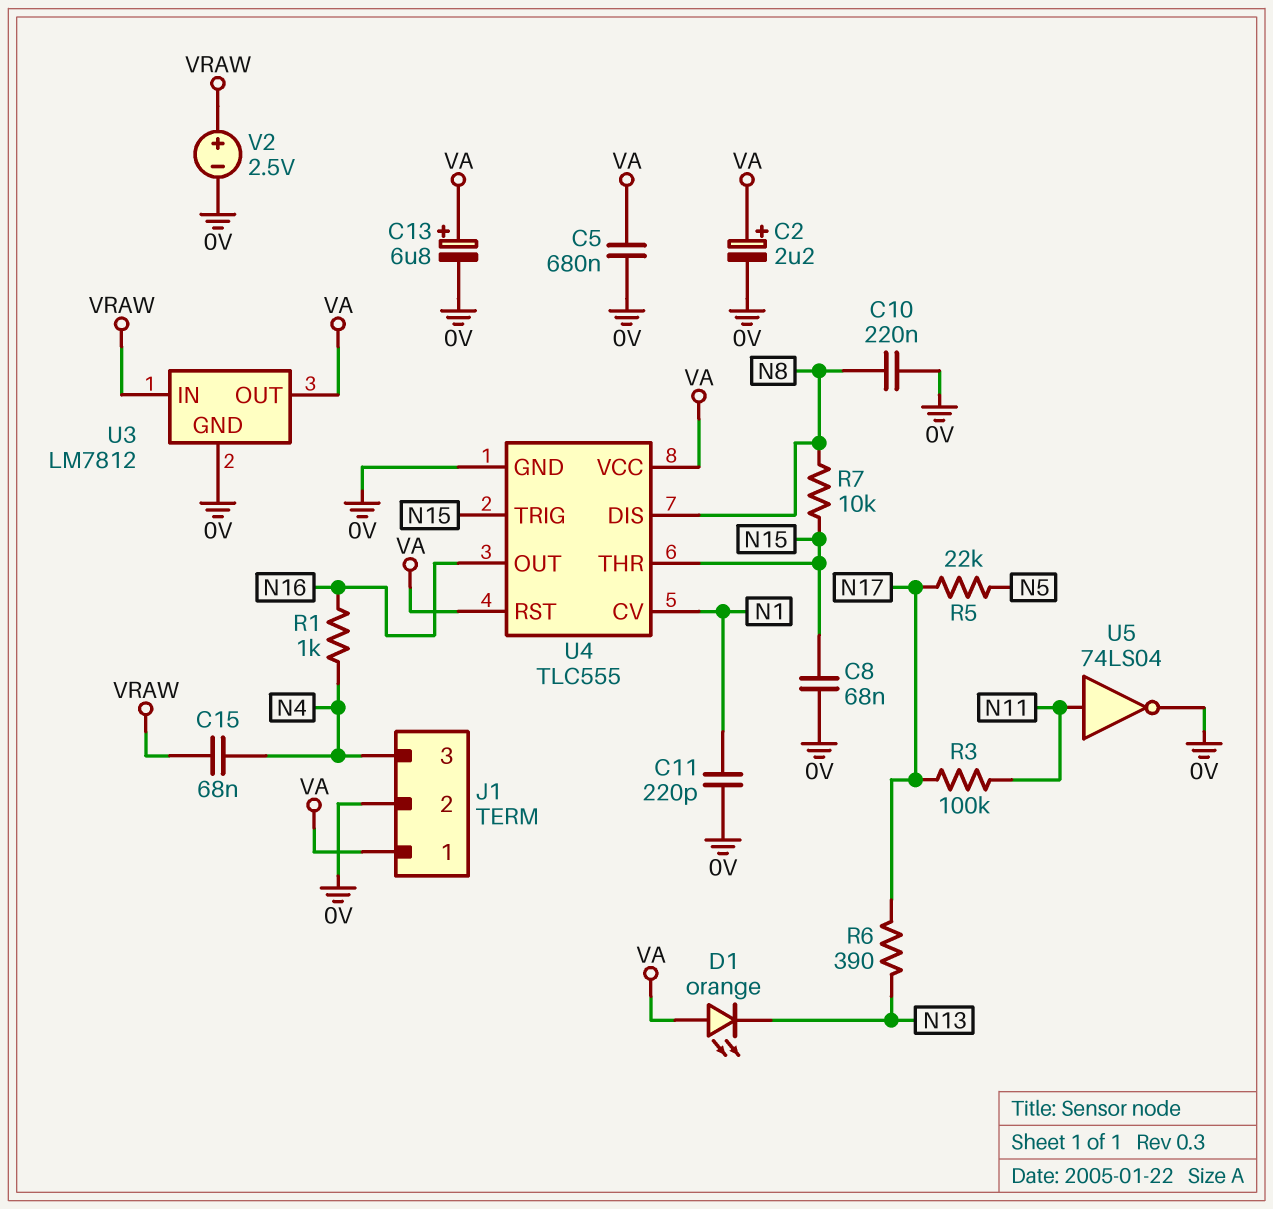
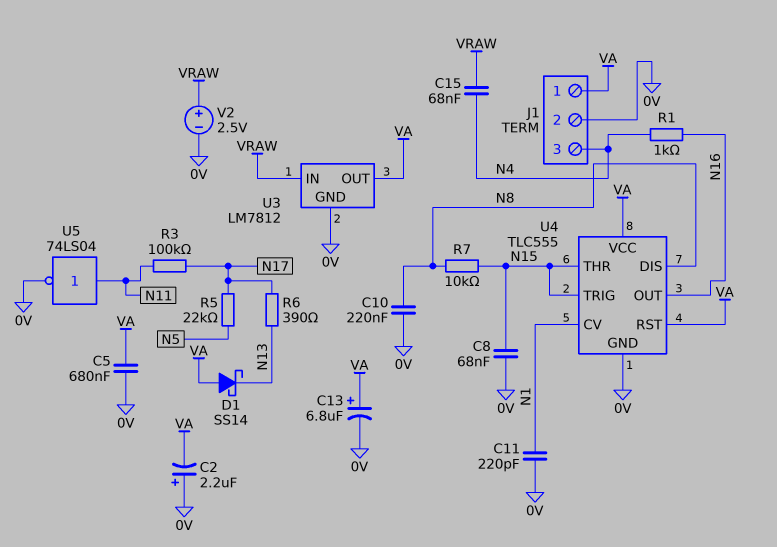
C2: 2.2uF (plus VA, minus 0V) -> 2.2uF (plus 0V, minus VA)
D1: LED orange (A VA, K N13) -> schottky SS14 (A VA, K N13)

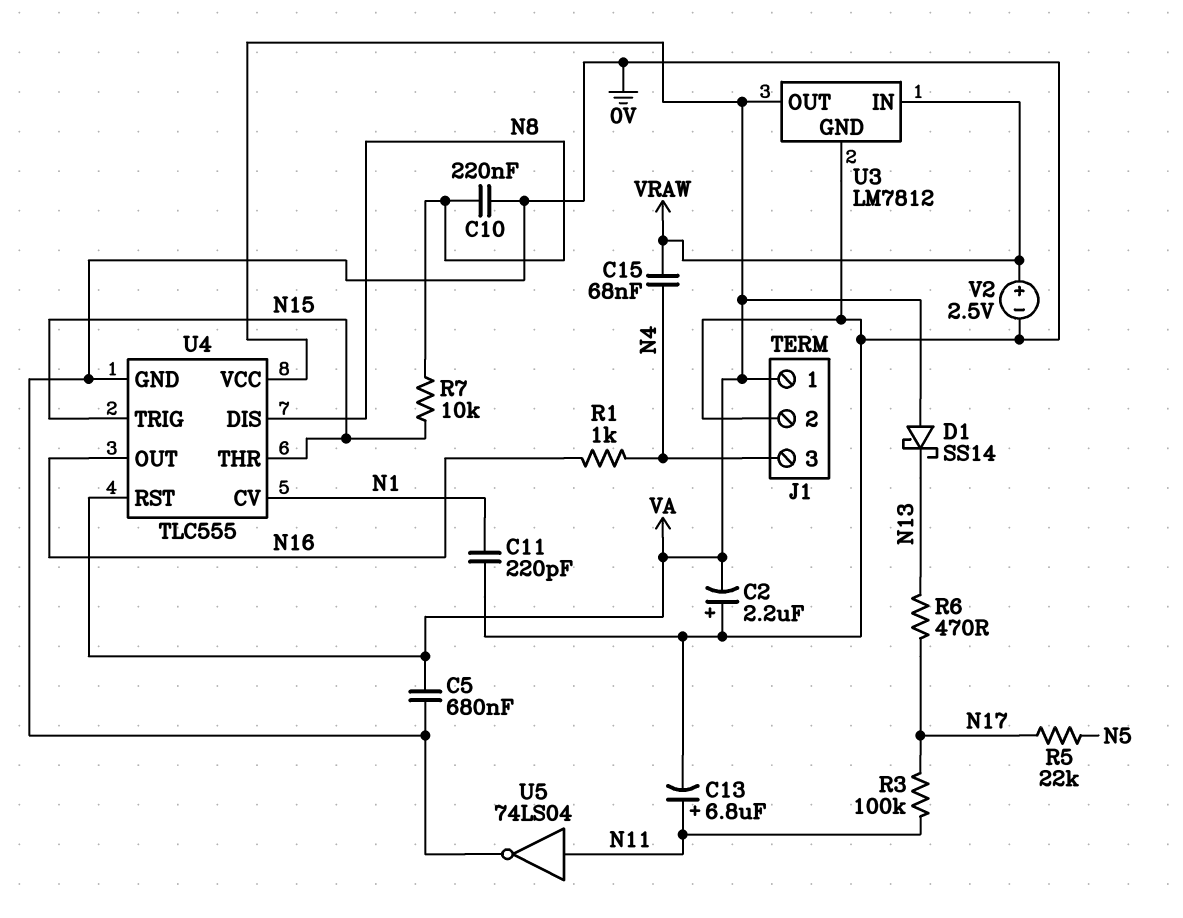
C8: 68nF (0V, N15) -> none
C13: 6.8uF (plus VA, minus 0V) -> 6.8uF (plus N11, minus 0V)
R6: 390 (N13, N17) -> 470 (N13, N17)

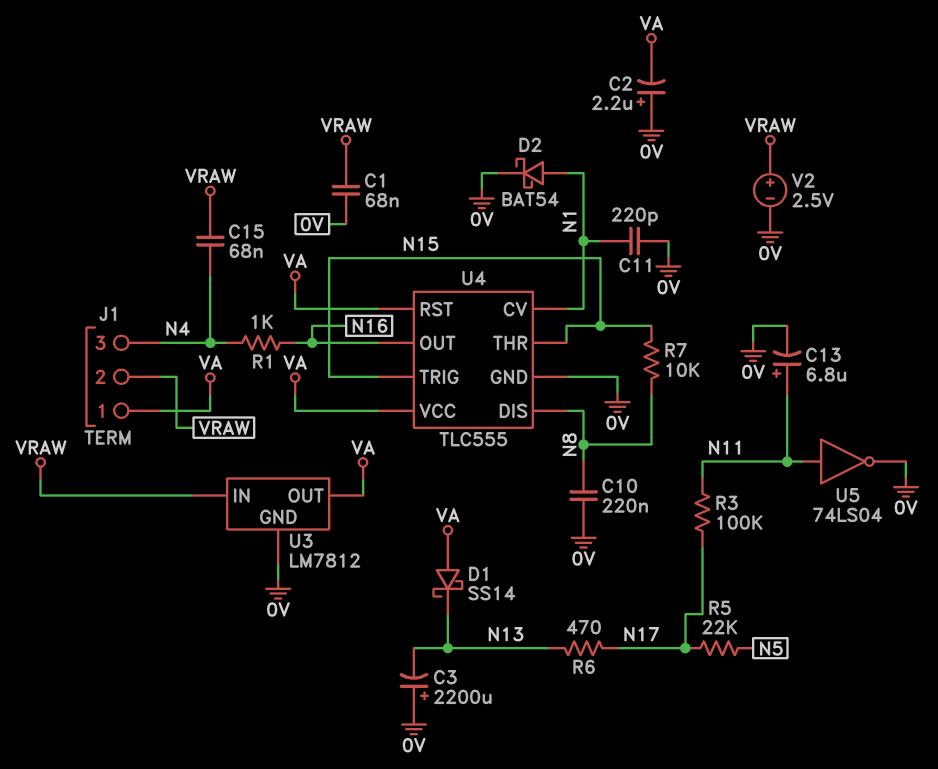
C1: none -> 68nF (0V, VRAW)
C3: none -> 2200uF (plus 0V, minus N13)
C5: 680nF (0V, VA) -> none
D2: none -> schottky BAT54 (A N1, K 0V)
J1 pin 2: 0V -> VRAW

--

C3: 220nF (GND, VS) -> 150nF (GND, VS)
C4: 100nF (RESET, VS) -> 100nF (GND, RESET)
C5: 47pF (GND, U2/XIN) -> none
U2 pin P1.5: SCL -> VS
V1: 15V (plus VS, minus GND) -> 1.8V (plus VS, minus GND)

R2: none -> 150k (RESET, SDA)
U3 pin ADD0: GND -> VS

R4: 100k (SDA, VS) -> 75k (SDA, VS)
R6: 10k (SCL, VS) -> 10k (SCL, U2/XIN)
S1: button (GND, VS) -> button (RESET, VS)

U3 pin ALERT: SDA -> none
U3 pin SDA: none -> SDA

## [PROBLEM DESCRIPTION]
Going down the listing above, begin printing at the line with "C4: 100nF (RESET, VS) -> 100nF (GND, RESET)" and finish with the line with "U3 pin SDA: none -> SDA", exactly as they appear.

## [PROBLEM SOLUTION]
C4: 100nF (RESET, VS) -> 100nF (GND, RESET)
C5: 47pF (GND, U2/XIN) -> none
U2 pin P1.5: SCL -> VS
V1: 15V (plus VS, minus GND) -> 1.8V (plus VS, minus GND)

R2: none -> 150k (RESET, SDA)
U3 pin ADD0: GND -> VS

R4: 100k (SDA, VS) -> 75k (SDA, VS)
R6: 10k (SCL, VS) -> 10k (SCL, U2/XIN)
S1: button (GND, VS) -> button (RESET, VS)

U3 pin ALERT: SDA -> none
U3 pin SDA: none -> SDA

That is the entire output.